**The records:**
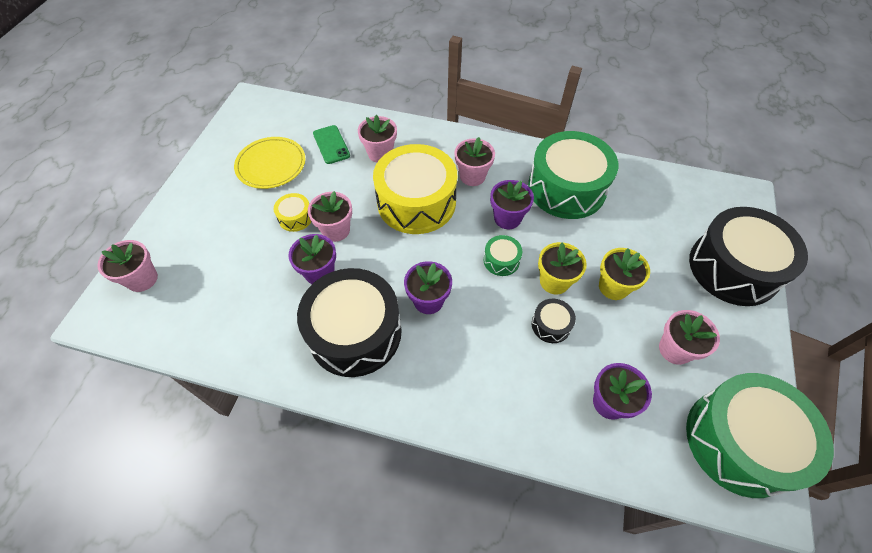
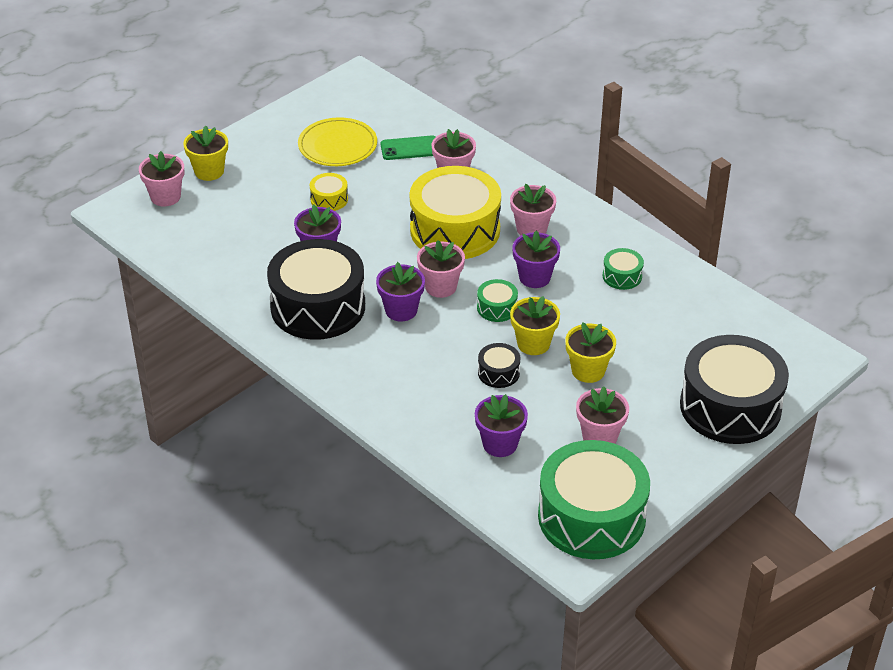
camera: 30 degrees right, 15 degrees down
pink flower pot [308,191,352,242] -> pink flower pot moved to [417,240,465,298]
green phone [313,125,350,164] -> green phone turned 75 degrees clockwise [381,135,435,160]
green drum [528,131,619,219] -> green drum [603,248,644,290], size x0.43
none -> yellow flower pot [183,125,228,181]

**Prompt:** Give the number of lines in the listing that contain the word "flower", leaving out all other words.

**Solution to this task:** 2